[Dataset excerpts]
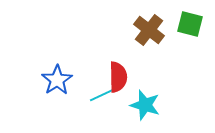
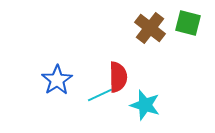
green square: moved 2 px left, 1 px up
brown cross: moved 1 px right, 2 px up
cyan line: moved 2 px left
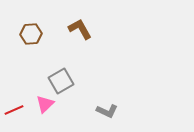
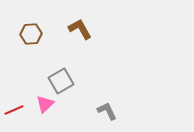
gray L-shape: rotated 140 degrees counterclockwise
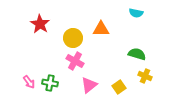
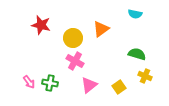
cyan semicircle: moved 1 px left, 1 px down
red star: moved 1 px right, 1 px down; rotated 18 degrees counterclockwise
orange triangle: rotated 36 degrees counterclockwise
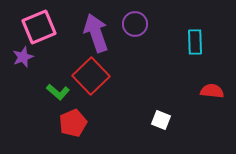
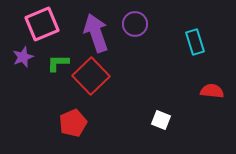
pink square: moved 3 px right, 3 px up
cyan rectangle: rotated 15 degrees counterclockwise
green L-shape: moved 29 px up; rotated 140 degrees clockwise
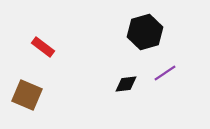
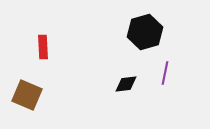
red rectangle: rotated 50 degrees clockwise
purple line: rotated 45 degrees counterclockwise
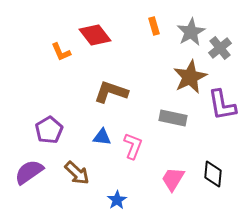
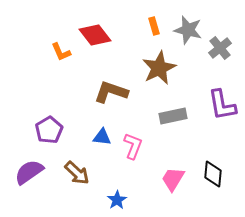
gray star: moved 3 px left, 2 px up; rotated 28 degrees counterclockwise
brown star: moved 31 px left, 9 px up
gray rectangle: moved 2 px up; rotated 24 degrees counterclockwise
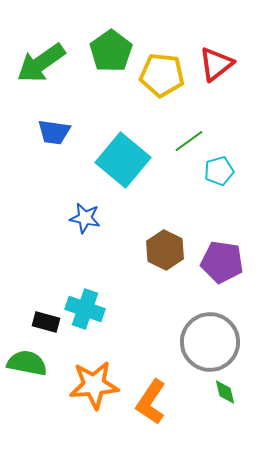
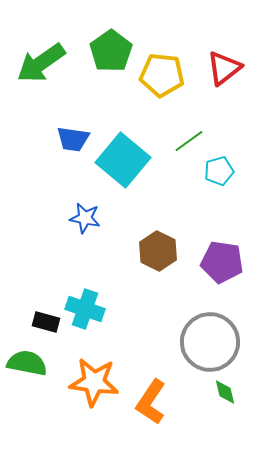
red triangle: moved 8 px right, 4 px down
blue trapezoid: moved 19 px right, 7 px down
brown hexagon: moved 7 px left, 1 px down
orange star: moved 3 px up; rotated 12 degrees clockwise
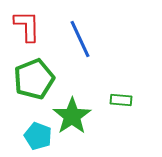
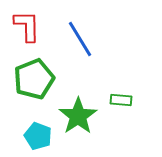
blue line: rotated 6 degrees counterclockwise
green star: moved 6 px right
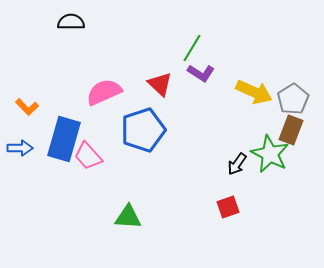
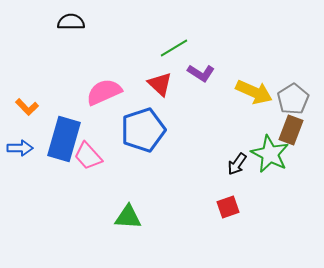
green line: moved 18 px left; rotated 28 degrees clockwise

Problem to solve:
Please retype exactly the lines from the line containing "cyan line: moved 2 px left" through the final line of the records above, inclusive, leaving out any pictures.

Result of this task:
cyan line: moved 2 px left
gray L-shape: rotated 140 degrees counterclockwise
cyan semicircle: moved 1 px left, 1 px down
red star: moved 1 px right, 1 px down; rotated 18 degrees counterclockwise
orange triangle: rotated 36 degrees counterclockwise
pink square: moved 3 px right, 3 px up
cyan rectangle: rotated 15 degrees counterclockwise
green L-shape: moved 29 px up; rotated 140 degrees clockwise
red rectangle: rotated 50 degrees clockwise
purple line: rotated 45 degrees counterclockwise
gray star: moved 3 px left, 2 px up; rotated 28 degrees counterclockwise
brown star: moved 31 px left, 9 px up
gray rectangle: moved 2 px up; rotated 24 degrees counterclockwise
red triangle: moved 8 px right, 4 px down
blue trapezoid: moved 19 px right, 7 px down
brown hexagon: moved 7 px left, 1 px down
orange star: moved 3 px up; rotated 12 degrees clockwise
blue line: rotated 6 degrees counterclockwise
green star: moved 6 px right
green line: moved 18 px left; rotated 28 degrees clockwise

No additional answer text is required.